▶ _Description of the task_
Reprint, without any changes, everything in the entries below from the line containing "LKR: 10:20 -> 9:31" down to the line containing "PLV: 10:14 -> 7:10", both of those lines included. Leave the pictures out.

▶ _Working data_
▼▼▼

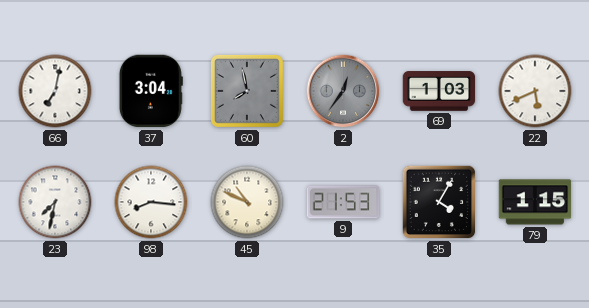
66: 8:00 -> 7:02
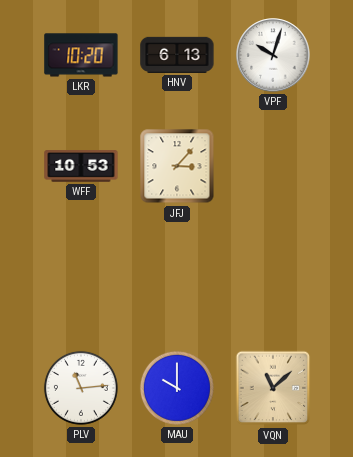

▲▲▲
▼▼▼

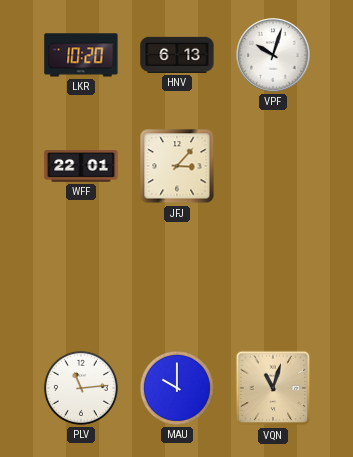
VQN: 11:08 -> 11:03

▲▲▲
▼▼▼

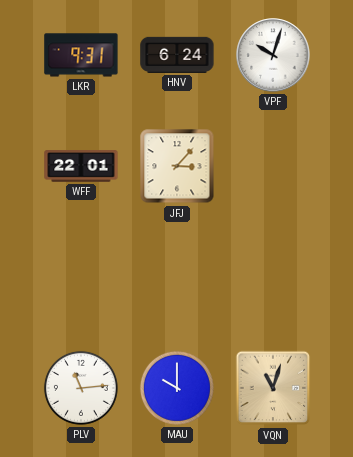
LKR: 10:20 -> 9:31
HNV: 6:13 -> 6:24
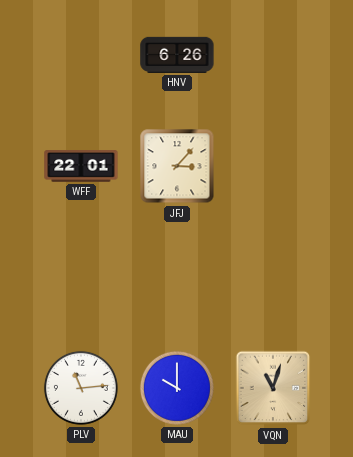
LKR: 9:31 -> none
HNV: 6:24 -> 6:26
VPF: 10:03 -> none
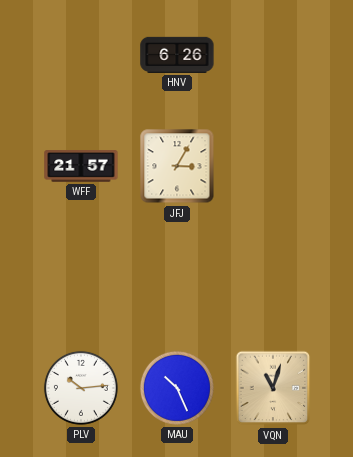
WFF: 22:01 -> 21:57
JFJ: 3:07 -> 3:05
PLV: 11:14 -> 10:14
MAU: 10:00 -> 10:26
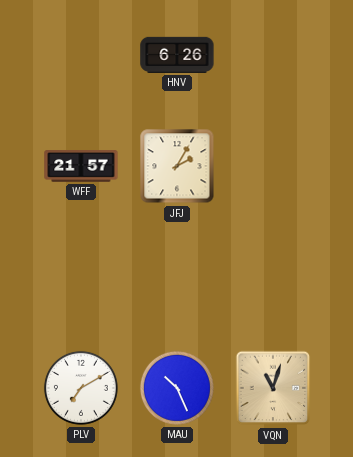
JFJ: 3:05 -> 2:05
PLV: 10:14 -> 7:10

▲▲▲

▶ _The reply_
LKR: 10:20 -> 9:31
HNV: 6:13 -> 6:24
LKR: 9:31 -> none
HNV: 6:24 -> 6:26
VPF: 10:03 -> none
WFF: 22:01 -> 21:57
JFJ: 3:07 -> 3:05
PLV: 11:14 -> 10:14
MAU: 10:00 -> 10:26
JFJ: 3:05 -> 2:05
PLV: 10:14 -> 7:10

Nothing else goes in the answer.